How many lines in the records below contain the word "gray"? Reply with the number alone.

= Information =
━━━

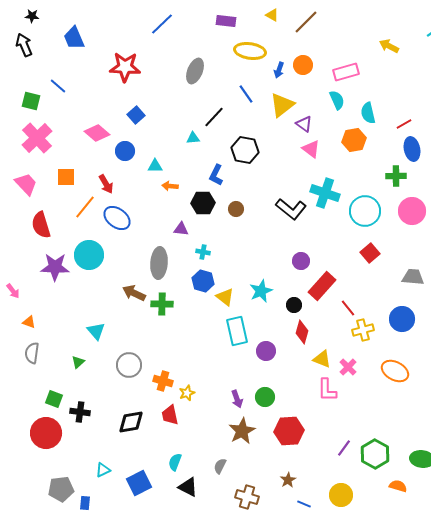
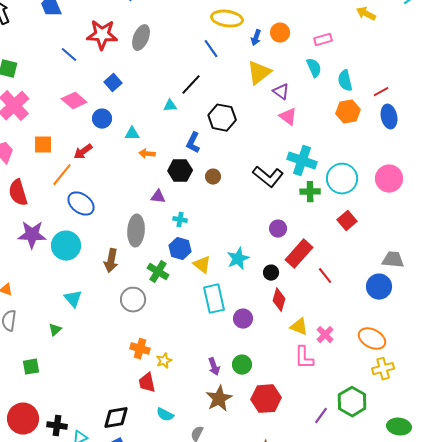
gray ellipse: (195, 71) -> (141, 38), moved
pink rectangle: (346, 72) -> (323, 40), size x0.7
blue line: (58, 86) -> (69, 55), moved
blue line: (246, 94) -> (211, 49), moved
orange hexagon: (354, 140) -> (348, 112), moved
green cross: (396, 176) -> (310, 192), moved
red arrow: (106, 184) -> (83, 152), turned 84
blue ellipse: (117, 218) -> (81, 204), moved
cyan circle: (89, 255) -> (66, 246), moved
gray trapezoid: (413, 277) -> (393, 260), moved
brown arrow: (134, 293) -> (111, 261), turned -105
green cross: (162, 304) -> (158, 272), moved, turned 30
yellow cross: (363, 330) -> (383, 369), moved
gray circle: (129, 365) -> (133, 300), moved
green square: (54, 399) -> (31, 367), turned -30
black cross: (80, 412) -> (57, 426), moved
black diamond: (131, 422) -> (116, 418), moved
red circle: (46, 433) -> (23, 419), moved
green hexagon: (375, 454) -> (352, 402), moved
cyan semicircle: (175, 462) -> (165, 415), moved, turned -84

━━━

= Output of the task =
3